[Data extract — start]

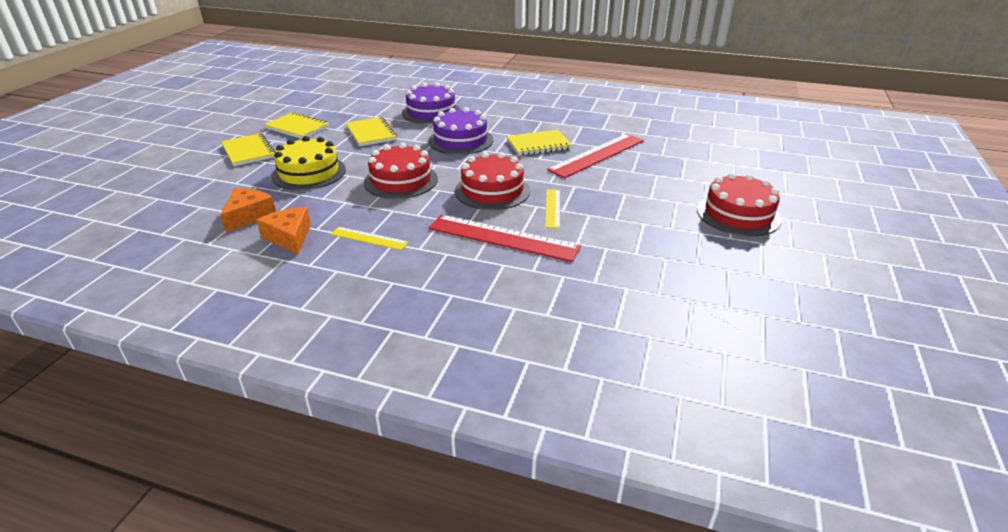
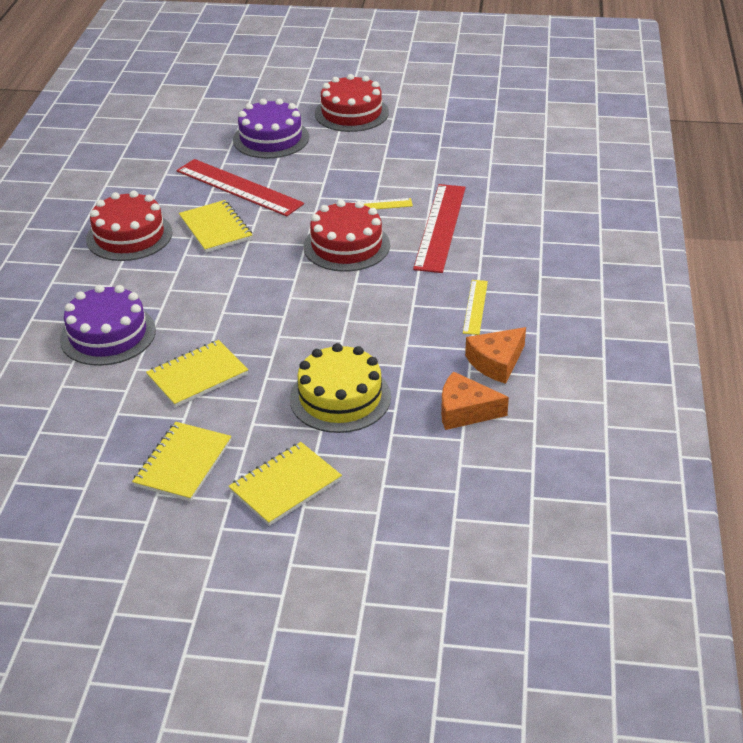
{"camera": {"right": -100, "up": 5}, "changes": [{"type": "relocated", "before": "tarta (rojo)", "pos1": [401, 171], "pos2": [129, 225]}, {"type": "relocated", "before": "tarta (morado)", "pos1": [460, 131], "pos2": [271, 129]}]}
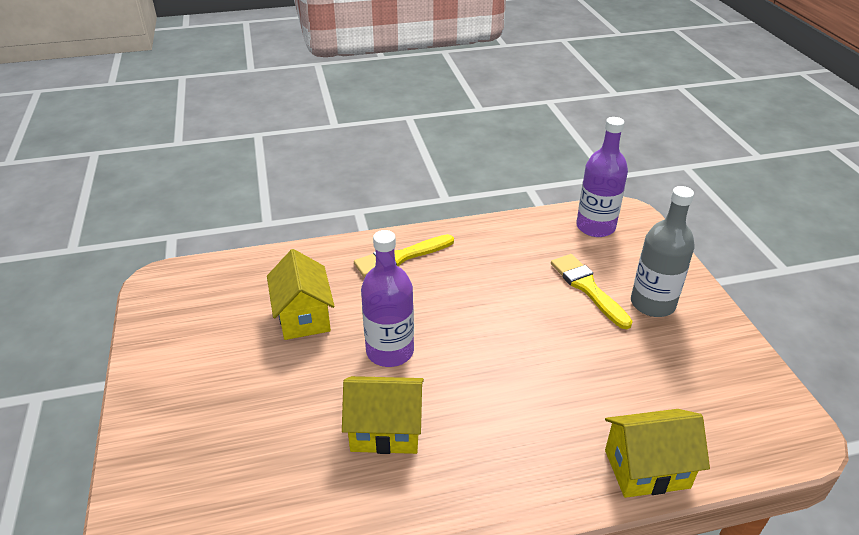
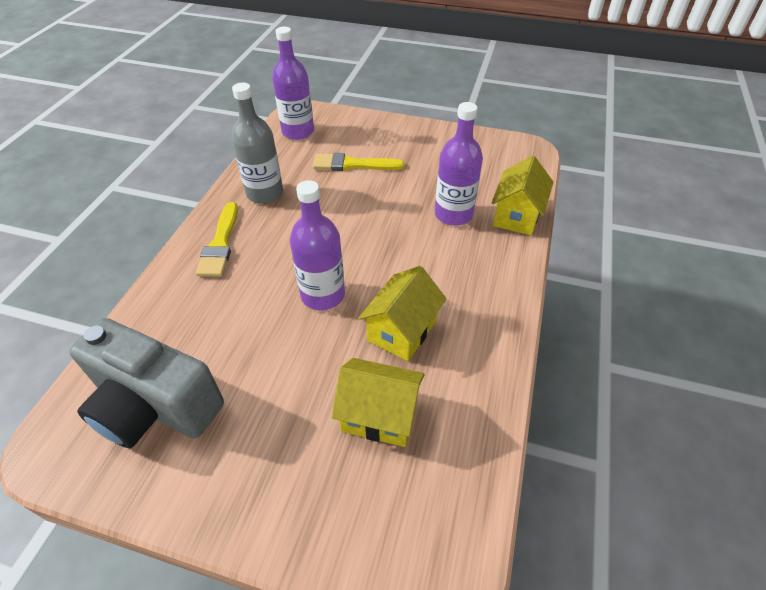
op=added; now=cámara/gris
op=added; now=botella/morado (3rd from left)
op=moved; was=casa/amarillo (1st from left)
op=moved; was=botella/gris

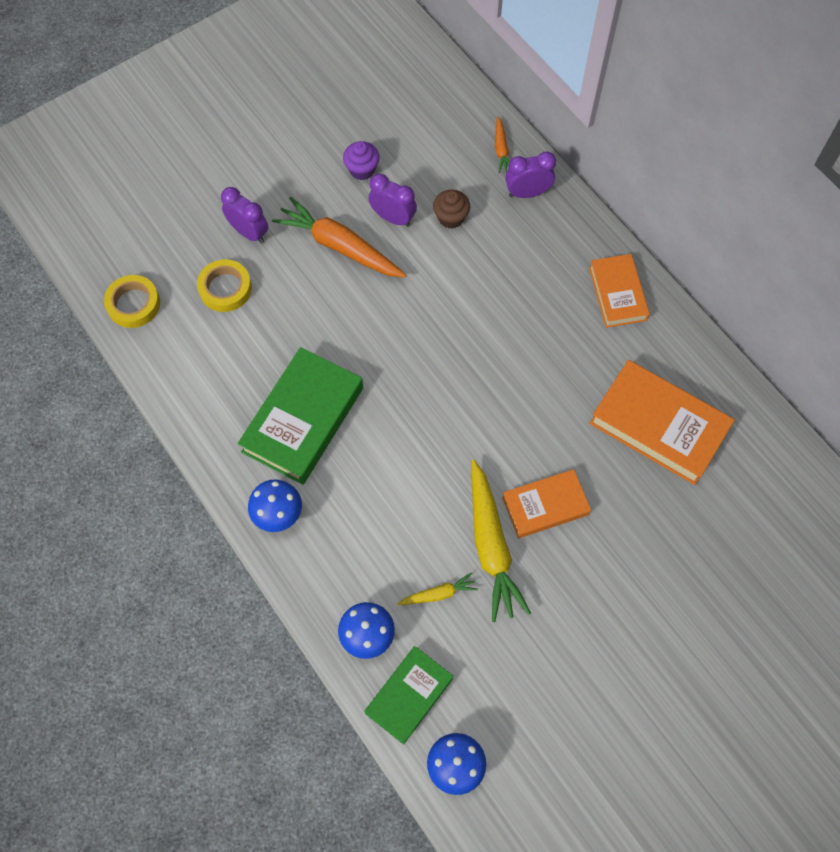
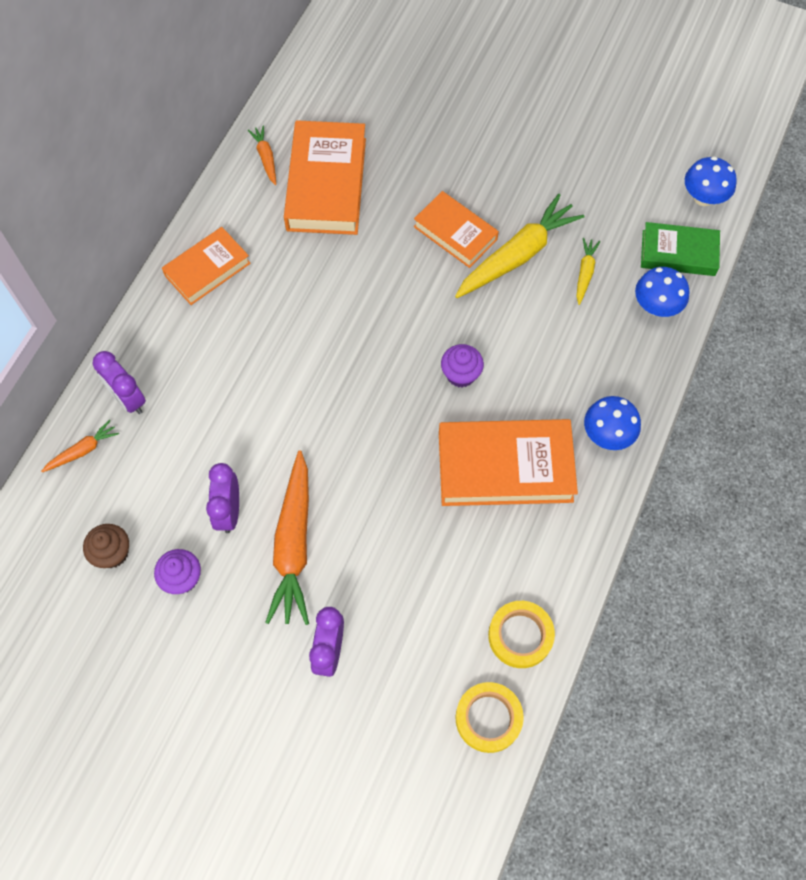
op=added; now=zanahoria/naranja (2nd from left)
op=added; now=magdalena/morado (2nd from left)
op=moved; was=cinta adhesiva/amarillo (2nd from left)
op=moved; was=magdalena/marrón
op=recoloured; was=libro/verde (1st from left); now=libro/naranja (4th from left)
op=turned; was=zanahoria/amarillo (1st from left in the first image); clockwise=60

[Data extract — finish]

**What to work on**
Only the lines from the one containing "op=added; now=botella/morado (3rd from left)" through the final line of the data are to be written out, exactly as they stand and without pictures.

**Answer space**
op=added; now=botella/morado (3rd from left)
op=moved; was=casa/amarillo (1st from left)
op=moved; was=botella/gris

op=added; now=zanahoria/naranja (2nd from left)
op=added; now=magdalena/morado (2nd from left)
op=moved; was=cinta adhesiva/amarillo (2nd from left)
op=moved; was=magdalena/marrón
op=recoloured; was=libro/verde (1st from left); now=libro/naranja (4th from left)
op=turned; was=zanahoria/amarillo (1st from left in the first image); clockwise=60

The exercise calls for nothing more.